(Dataset records):
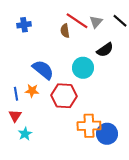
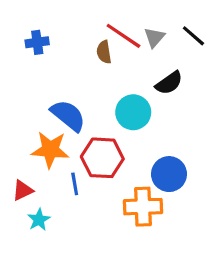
orange star: (32, 91) -> (50, 150), size x1.6
blue line: (16, 94) -> (75, 184), moved
red triangle: (15, 116) -> (23, 190), turned 32
blue circle: (107, 134) -> (169, 174), moved

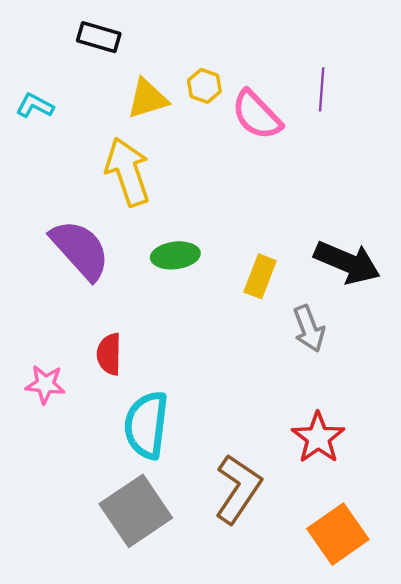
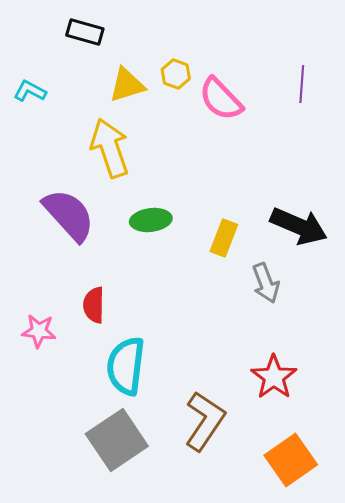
purple line: (322, 89) -> (302, 84), moved

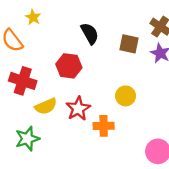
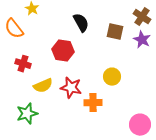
red cross: (23, 81) -> (23, 64), size x0.7
red star: (78, 109) -> (71, 88), turned -30

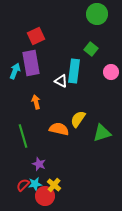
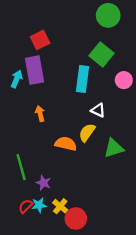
green square: (91, 49) -> (101, 54), size x1.5
white triangle: (61, 81) -> (98, 110), moved
green line: (23, 136) -> (21, 167), moved
red circle: (45, 196) -> (76, 219), moved

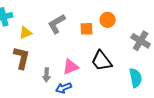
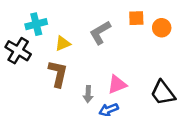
orange square: (87, 29) -> (136, 18), moved
black trapezoid: (102, 61) -> (163, 93), moved

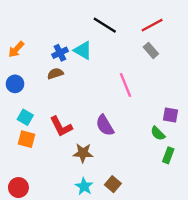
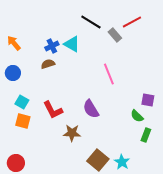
orange arrow: (16, 49) -> (14, 43), turned 98
gray rectangle: (151, 50) -> (115, 35), moved
brown square: (113, 184) -> (98, 160), size x1.5
cyan star: (84, 186) -> (122, 162), moved

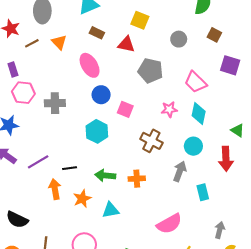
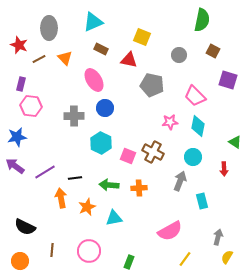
purple rectangle: (13, 70) -> (21, 84), turned 32
gray cross: (55, 103) -> (74, 116), moved
pink square: (125, 109) -> (128, 156), moved
red arrow: (226, 159) -> (224, 169), size x0.6

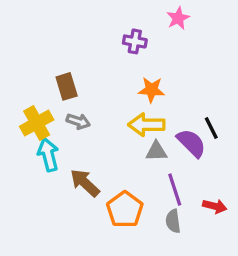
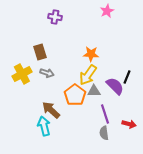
purple cross: (135, 41) -> (55, 17), moved
yellow arrow: (146, 125) -> (88, 75), turned -55
black line: (211, 128) -> (127, 77), turned 48
cyan arrow: (48, 155) -> (44, 126), moved
orange pentagon: (125, 210) -> (75, 95), moved

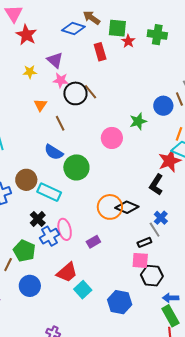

(Your assignment): Everything from the line containing "black trapezoid: (102, 61)" to the final line of the listing above, both ends included, should be transcribed word for word, except for the pictures.

(Exercise output):
black trapezoid: (102, 61) -> (163, 93), moved

orange arrow: (16, 49) -> (14, 43), turned 98
gray rectangle: (151, 50) -> (115, 35), moved
brown square: (113, 184) -> (98, 160), size x1.5
cyan star: (84, 186) -> (122, 162), moved

purple rectangle: (13, 70) -> (21, 84), turned 32
gray cross: (55, 103) -> (74, 116), moved
pink square: (125, 109) -> (128, 156), moved
red arrow: (226, 159) -> (224, 169), size x0.6

purple cross: (135, 41) -> (55, 17), moved
yellow arrow: (146, 125) -> (88, 75), turned -55
black line: (211, 128) -> (127, 77), turned 48
cyan arrow: (48, 155) -> (44, 126), moved
orange pentagon: (125, 210) -> (75, 95), moved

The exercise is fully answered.